* ACTIVITY *
Any picture in the data below gets skipped; print all the rest exactly.

* DATA SEGMENT *

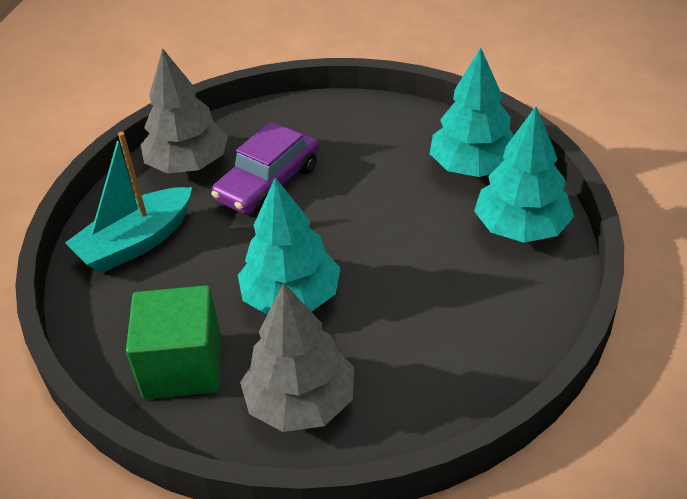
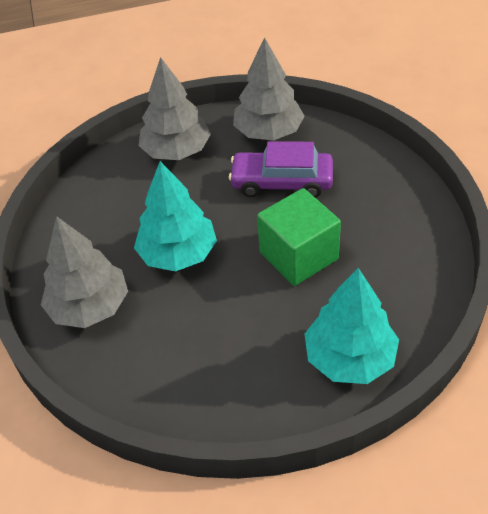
camera: 60 degrees right, 5 degrees up
(136, 242) = (176, 151): turquoise boat -> grey tree
(182, 366) = (87, 232): green cube -> green cube (298, 256)
(473, 167) = (400, 292): turquoise tree -> none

* RESPONSE BOX *
camera: 60 degrees right, 5 degrees up
(136, 242) = (176, 151): turquoise boat -> grey tree
(182, 366) = (87, 232): green cube -> green cube (298, 256)
(473, 167) = (400, 292): turquoise tree -> none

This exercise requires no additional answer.